• [Data supplied]
┌────────

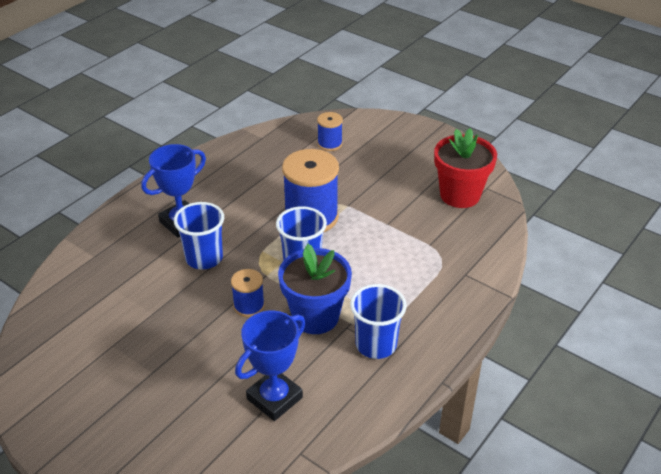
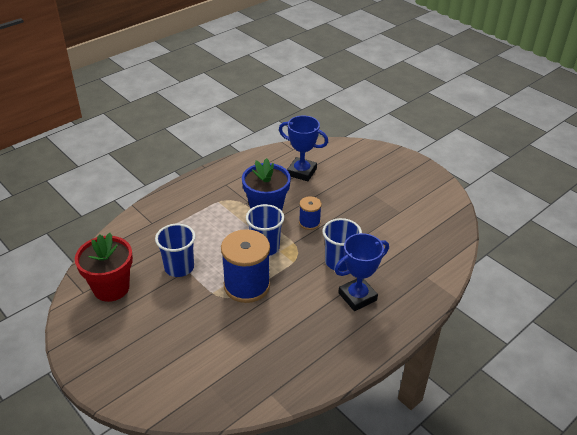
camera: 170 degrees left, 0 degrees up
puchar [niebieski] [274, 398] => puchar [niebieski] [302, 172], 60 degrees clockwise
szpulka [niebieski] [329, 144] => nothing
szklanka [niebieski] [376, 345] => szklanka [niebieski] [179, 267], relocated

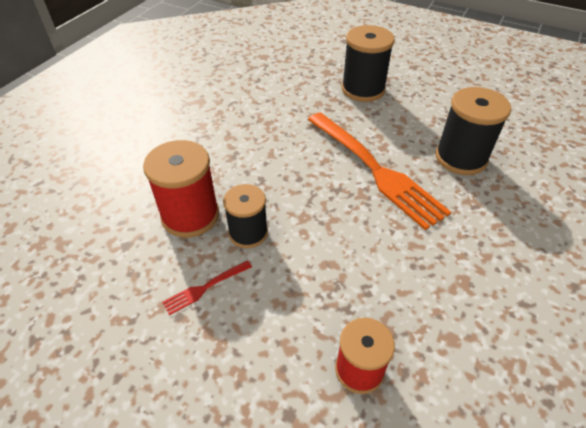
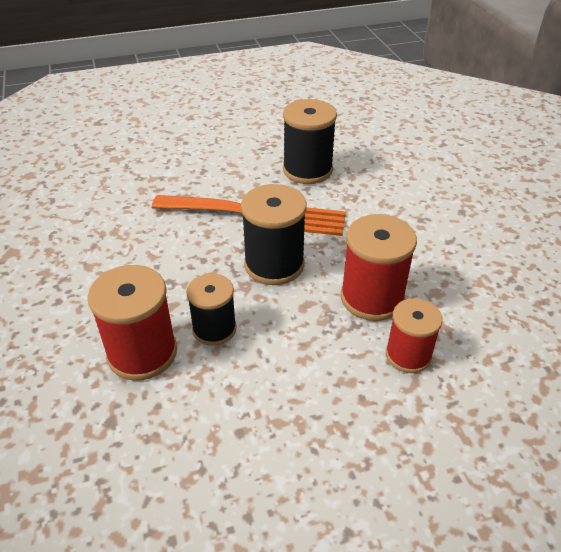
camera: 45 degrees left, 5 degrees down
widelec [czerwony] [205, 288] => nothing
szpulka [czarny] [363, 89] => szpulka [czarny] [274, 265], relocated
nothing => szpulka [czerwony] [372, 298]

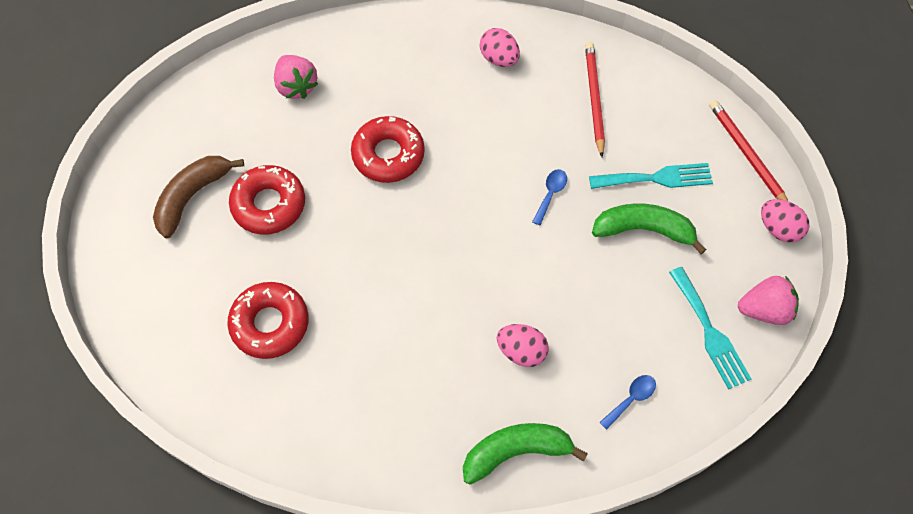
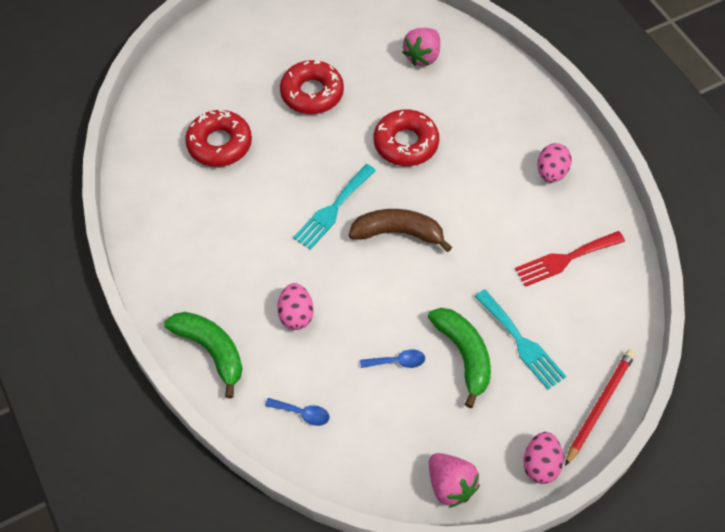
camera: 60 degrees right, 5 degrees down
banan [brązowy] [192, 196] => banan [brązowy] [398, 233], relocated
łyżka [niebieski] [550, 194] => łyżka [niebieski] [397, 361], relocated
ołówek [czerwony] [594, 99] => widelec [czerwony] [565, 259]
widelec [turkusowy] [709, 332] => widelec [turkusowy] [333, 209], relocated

└────────

• [Task prompt]
Please write out, word for word, each line from the one with "nothing => szpulka [czerwony] [372, 298]" to the last line of the data, keeping both ends and omitting pictures.

• [Response area]
nothing => szpulka [czerwony] [372, 298]

camera: 60 degrees right, 5 degrees down
banan [brązowy] [192, 196] => banan [brązowy] [398, 233], relocated
łyżka [niebieski] [550, 194] => łyżka [niebieski] [397, 361], relocated
ołówek [czerwony] [594, 99] => widelec [czerwony] [565, 259]
widelec [turkusowy] [709, 332] => widelec [turkusowy] [333, 209], relocated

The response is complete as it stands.